What is needed: Retype each line of the material below word for word; pictures stay out.

+++++

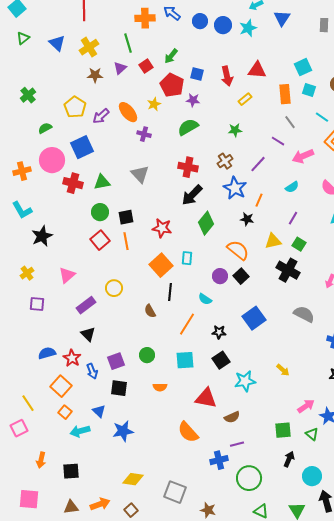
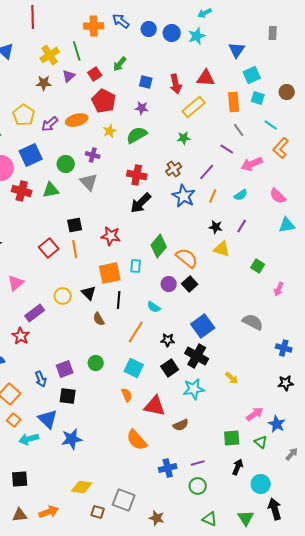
blue triangle: (282, 18) -> (237, 50), moved
yellow cross: (89, 47) -> (50, 55), moved
red pentagon: (172, 85) -> (104, 101), moved
yellow rectangle: (245, 99) -> (194, 107), size x1.6
yellow star: (154, 104) -> (110, 131), moved
orange ellipse: (128, 112) -> (77, 120), turned -65
purple cross: (144, 134) -> (93, 155), moved
orange line: (259, 200) -> (213, 196), moved
green circle: (100, 212) -> (66, 164), moved
black star: (247, 219) -> (216, 227), moved
green diamond: (206, 223) -> (159, 246), moved
yellow triangle: (273, 241) -> (222, 249), turned 30
green square: (299, 244) -> (258, 266), moved
orange square: (161, 265) -> (110, 273), turned 30
black cross: (288, 270) -> (197, 356), moved
black triangle: (88, 334) -> (89, 293), moved
red star: (72, 358) -> (21, 336), moved
cyan square: (185, 360) -> (134, 368), turned 30
orange semicircle: (160, 387) -> (127, 395), moved, turned -112
blue triangle: (99, 411) -> (48, 419), size x1.5
purple line: (237, 444) -> (198, 463), moved
green circle: (249, 478) -> (198, 486), size x0.7
brown square: (131, 510) -> (98, 512), moved, turned -32

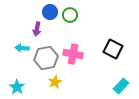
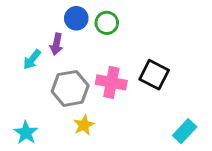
cyan arrow: (22, 48) -> (32, 59), moved, turned -56
black square: (113, 49) -> (154, 75), moved

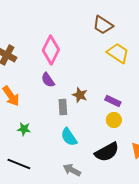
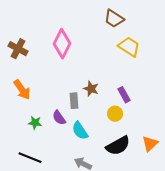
purple semicircle: (48, 80) -> (59, 118), moved
purple rectangle: (113, 101) -> (124, 95), turned 35
yellow circle: (114, 120) -> (115, 114), moved

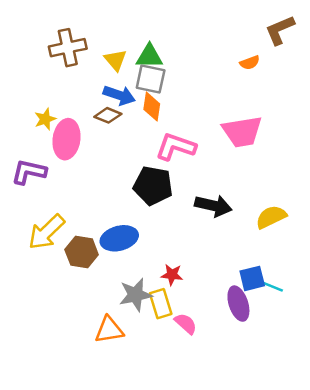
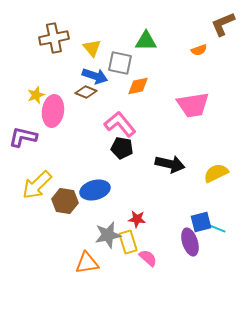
green triangle: (149, 56) -> (146, 41), moved
orange diamond: (152, 107) -> (138, 86), moved, turned 70
pink L-shape: (176, 147) -> (120, 124), moved, turned 32
black pentagon: (153, 186) -> (122, 148), size x0.7

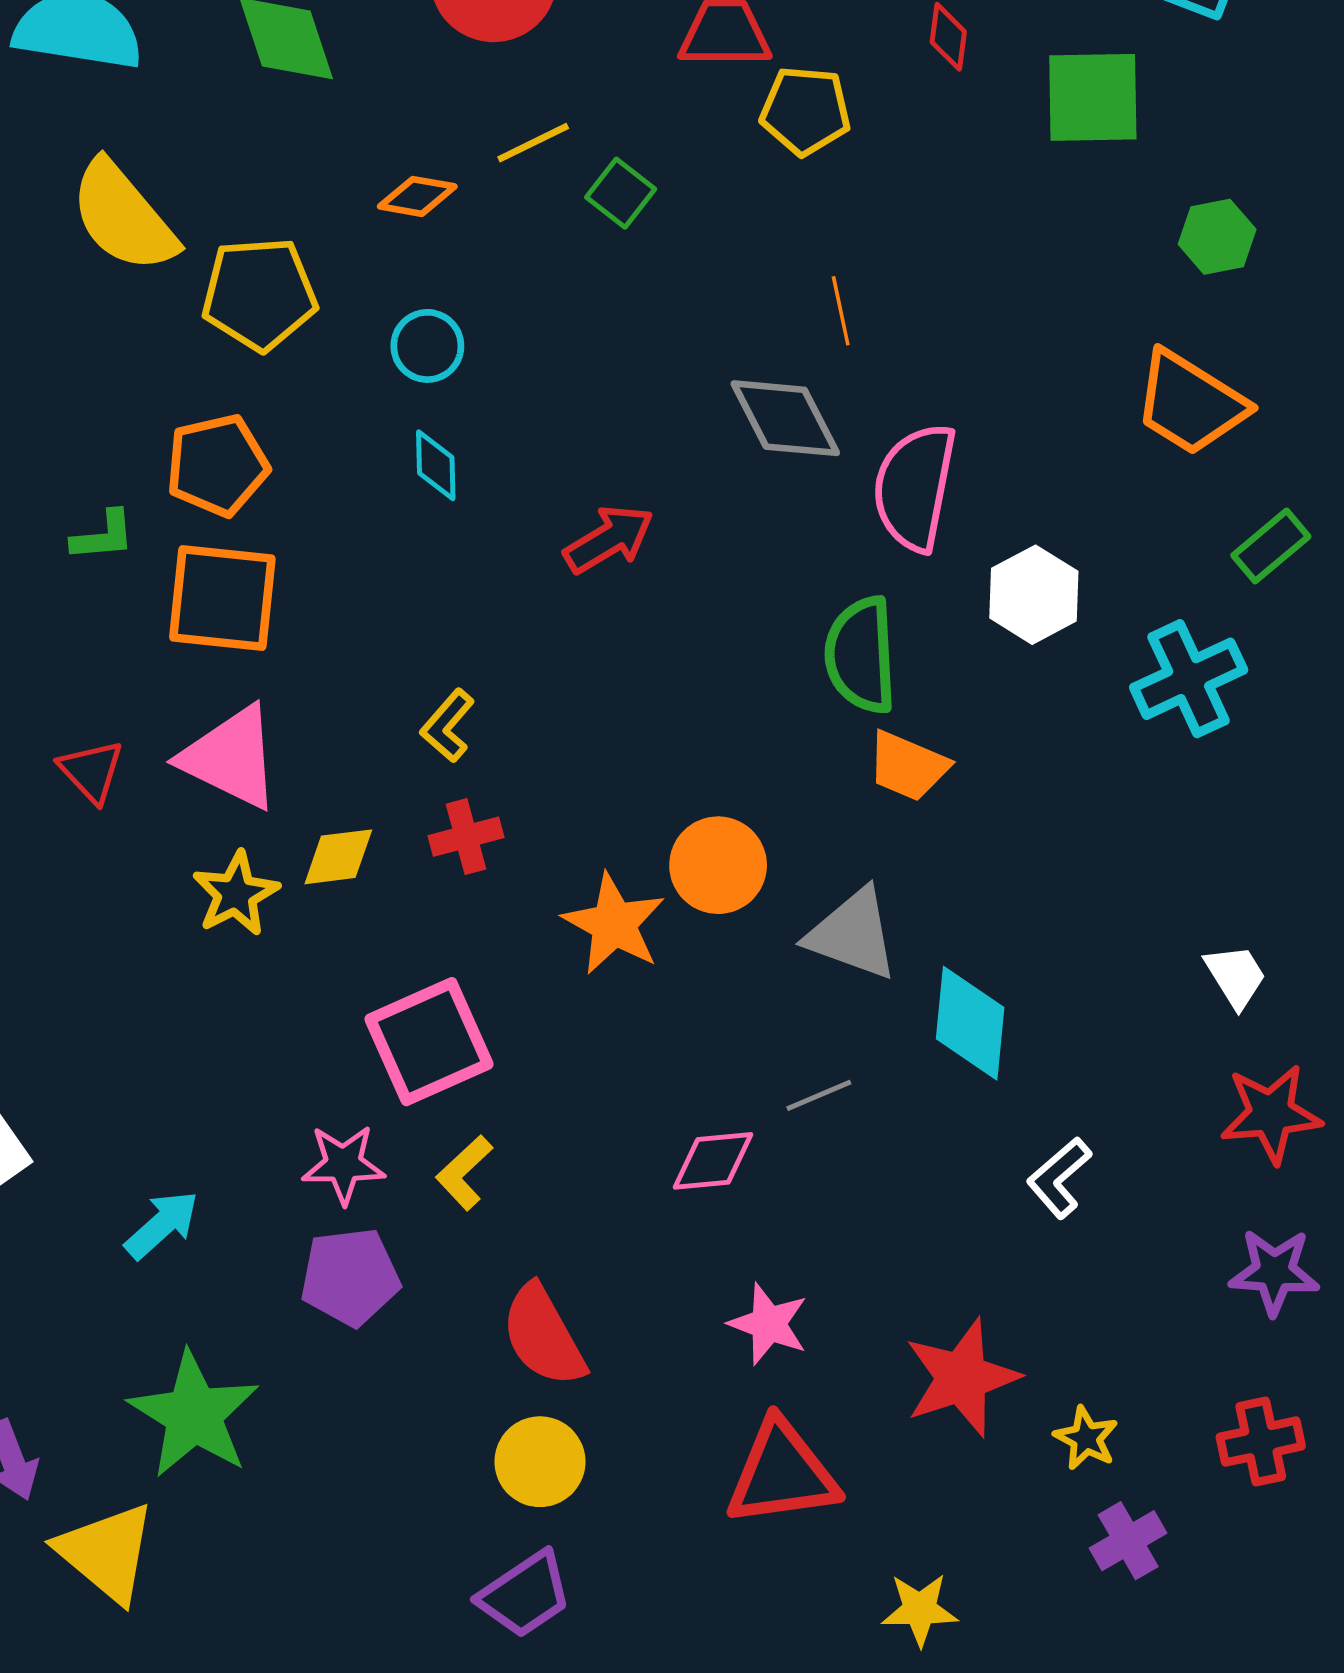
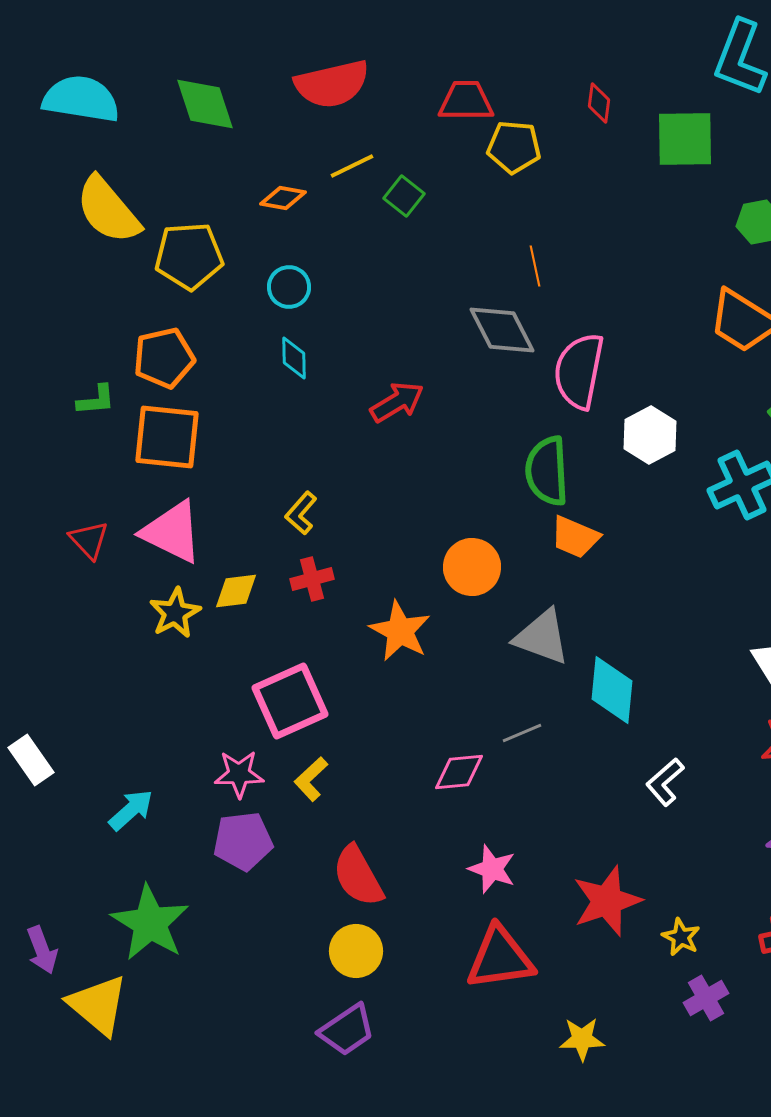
orange circle: (718, 865) -> (472, 567), moved

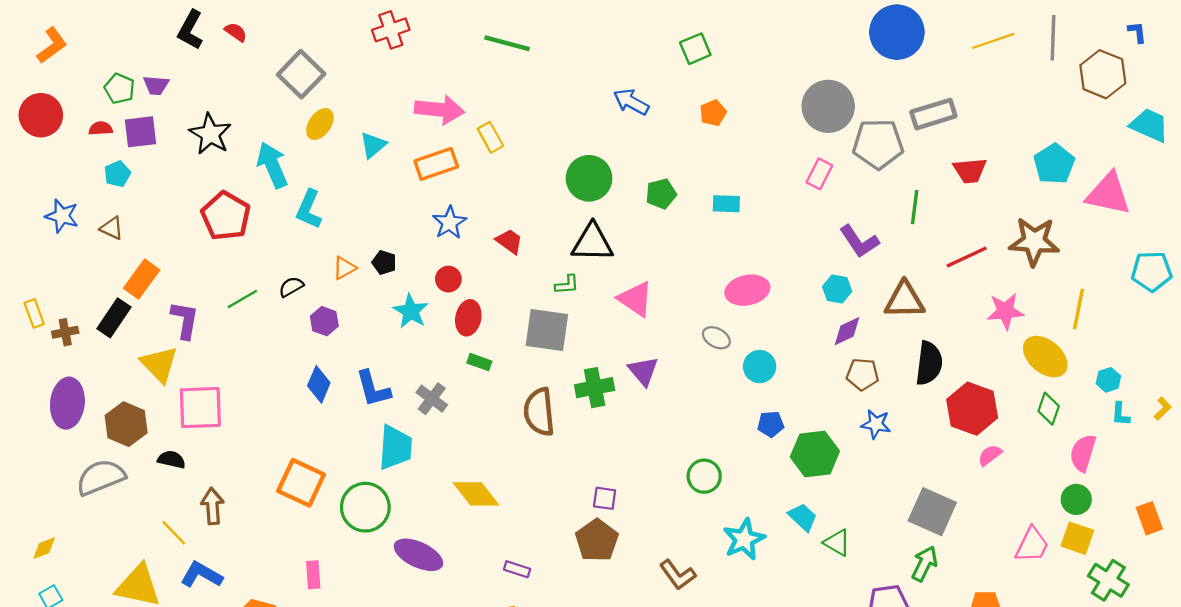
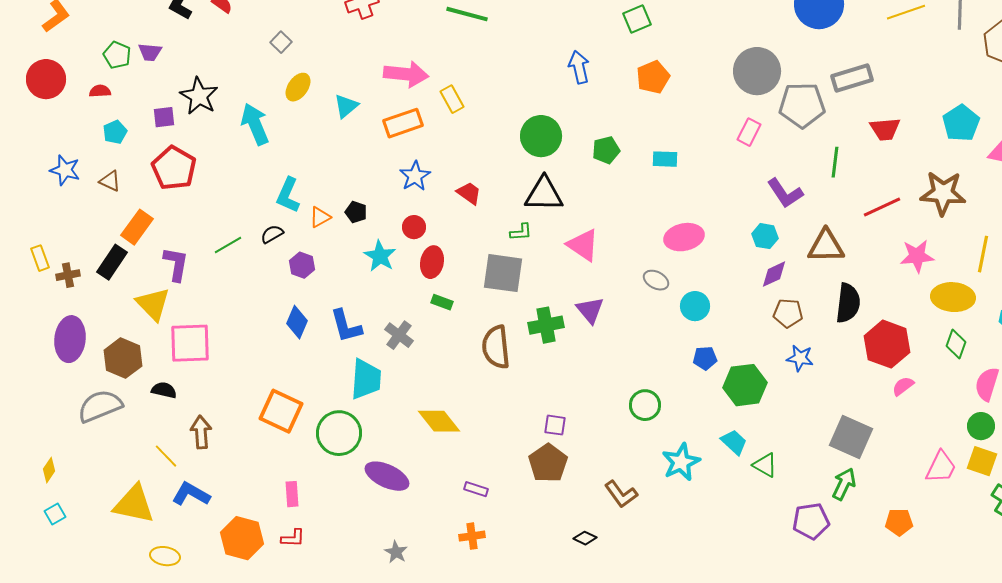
gray square: (301, 74) -> (281, 42), size x0.5
blue arrow: (631, 102) -> (579, 67), turned 48
orange pentagon: (713, 113) -> (653, 77), size x1.4
purple square: (141, 132) -> (164, 117), moved, size x0.7
cyan L-shape: (309, 209) -> (288, 195), moved
red pentagon: (226, 216) -> (174, 168), moved
yellow ellipse: (1045, 357) -> (953, 297), turned -36
yellow diamond: (44, 548) -> (49, 470), turned -35

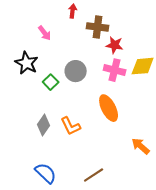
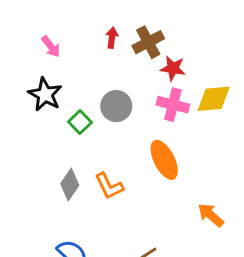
red arrow: (73, 11) -> (112, 38), moved
brown cross: (98, 27) -> (148, 42), turned -35
pink arrow: (45, 33) -> (51, 47), moved

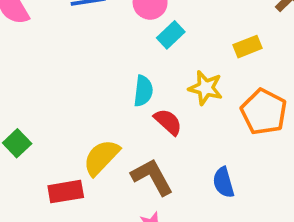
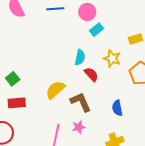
red rectangle: (66, 192) -> (17, 103), moved

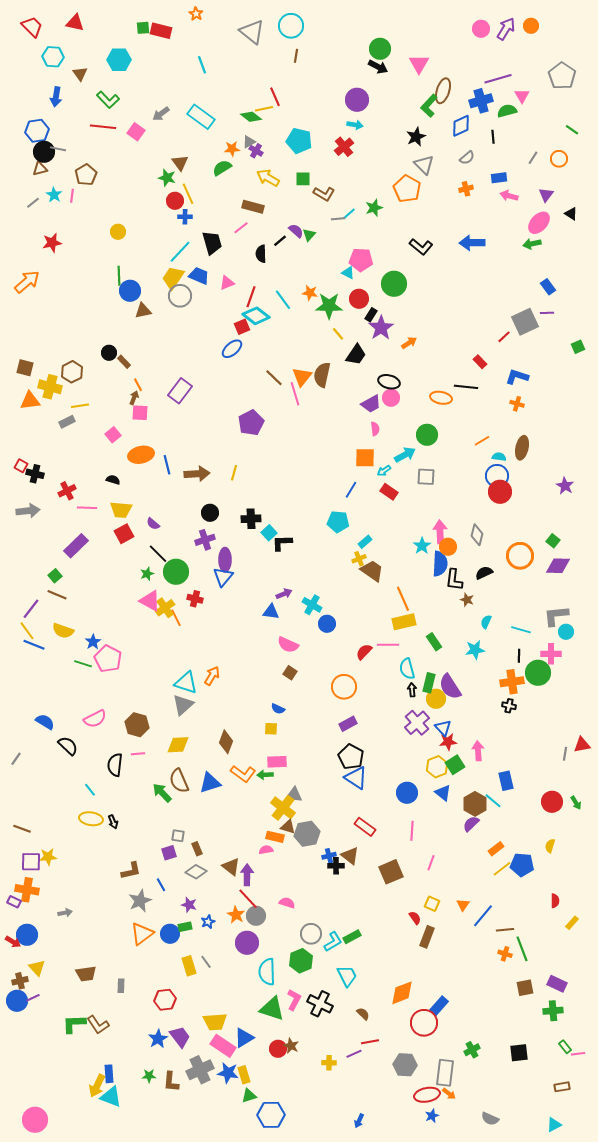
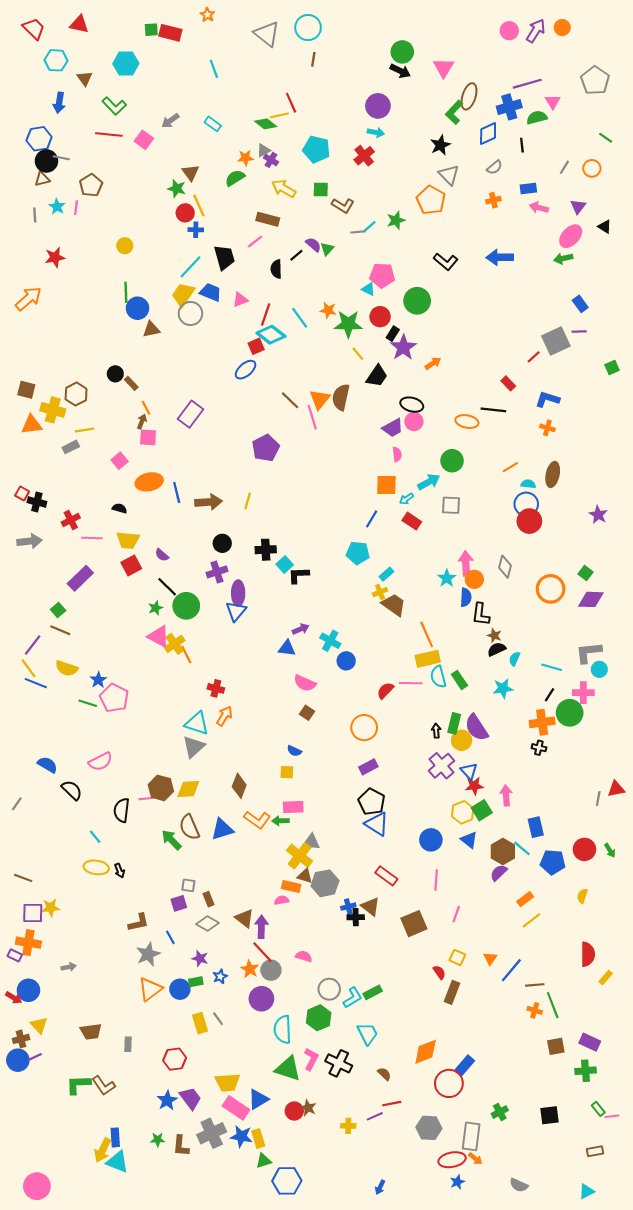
cyan rectangle: (201, 117) -> (213, 124), size x0.6
gray line: (33, 203) -> (35, 215), turned -56
blue semicircle: (440, 564) -> (466, 597), size x0.7
black semicircle: (484, 573) -> (497, 649), moved
red cross: (195, 599) -> (216, 688), moved
black line: (519, 656) -> (550, 695), turned 32
cyan semicircle: (407, 669) -> (438, 677), moved
brown hexagon: (137, 725) -> (161, 788), moved
blue pentagon: (522, 865) -> (553, 862), moved
red semicircle: (555, 901) -> (588, 954), size x1.6

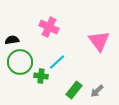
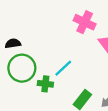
pink cross: (49, 27) -> (85, 22), moved

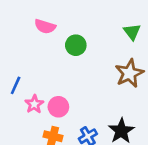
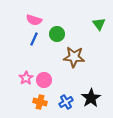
brown star: (129, 73) -> (74, 57), moved, turned 30
blue line: (16, 85) -> (34, 39), moved

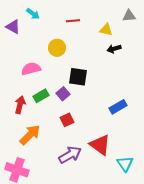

+++++

Solution to this exercise:
blue triangle: (282, 18) -> (237, 50), moved
yellow cross: (89, 47) -> (50, 55), moved
red pentagon: (172, 85) -> (104, 101), moved
yellow rectangle: (245, 99) -> (194, 107), size x1.6
yellow star: (154, 104) -> (110, 131), moved
orange ellipse: (128, 112) -> (77, 120), turned -65
purple cross: (144, 134) -> (93, 155), moved
orange line: (259, 200) -> (213, 196), moved
green circle: (100, 212) -> (66, 164), moved
black star: (247, 219) -> (216, 227), moved
green diamond: (206, 223) -> (159, 246), moved
yellow triangle: (273, 241) -> (222, 249), turned 30
green square: (299, 244) -> (258, 266), moved
orange square: (161, 265) -> (110, 273), turned 30
black cross: (288, 270) -> (197, 356), moved
black triangle: (88, 334) -> (89, 293), moved
red star: (72, 358) -> (21, 336), moved
cyan square: (185, 360) -> (134, 368), turned 30
orange semicircle: (160, 387) -> (127, 395), moved, turned -112
blue triangle: (99, 411) -> (48, 419), size x1.5
purple line: (237, 444) -> (198, 463), moved
green circle: (249, 478) -> (198, 486), size x0.7
brown square: (131, 510) -> (98, 512), moved, turned -32

cyan arrow: (22, 48) -> (32, 59), moved, turned -56
black square: (113, 49) -> (154, 75), moved

purple semicircle: (48, 80) -> (59, 118), moved
purple rectangle: (113, 101) -> (124, 95), turned 35
yellow circle: (114, 120) -> (115, 114), moved

green triangle: (149, 56) -> (146, 41), moved
orange diamond: (152, 107) -> (138, 86), moved, turned 70
pink L-shape: (176, 147) -> (120, 124), moved, turned 32
black pentagon: (153, 186) -> (122, 148), size x0.7

orange circle: (718, 865) -> (472, 567), moved

gray square: (301, 74) -> (281, 42), size x0.5
blue arrow: (631, 102) -> (579, 67), turned 48
orange pentagon: (713, 113) -> (653, 77), size x1.4
purple square: (141, 132) -> (164, 117), moved, size x0.7
cyan L-shape: (309, 209) -> (288, 195), moved
red pentagon: (226, 216) -> (174, 168), moved
yellow ellipse: (1045, 357) -> (953, 297), turned -36
yellow diamond: (44, 548) -> (49, 470), turned -35

red arrow: (73, 11) -> (112, 38), moved
brown cross: (98, 27) -> (148, 42), turned -35
pink arrow: (45, 33) -> (51, 47), moved

red rectangle: (66, 192) -> (17, 103), moved

cyan rectangle: (201, 117) -> (213, 124), size x0.6
gray line: (33, 203) -> (35, 215), turned -56
blue semicircle: (440, 564) -> (466, 597), size x0.7
black semicircle: (484, 573) -> (497, 649), moved
red cross: (195, 599) -> (216, 688), moved
black line: (519, 656) -> (550, 695), turned 32
cyan semicircle: (407, 669) -> (438, 677), moved
brown hexagon: (137, 725) -> (161, 788), moved
blue pentagon: (522, 865) -> (553, 862), moved
red semicircle: (555, 901) -> (588, 954), size x1.6

pink cross: (49, 27) -> (85, 22), moved

brown star: (129, 73) -> (74, 57), moved, turned 30
blue line: (16, 85) -> (34, 39), moved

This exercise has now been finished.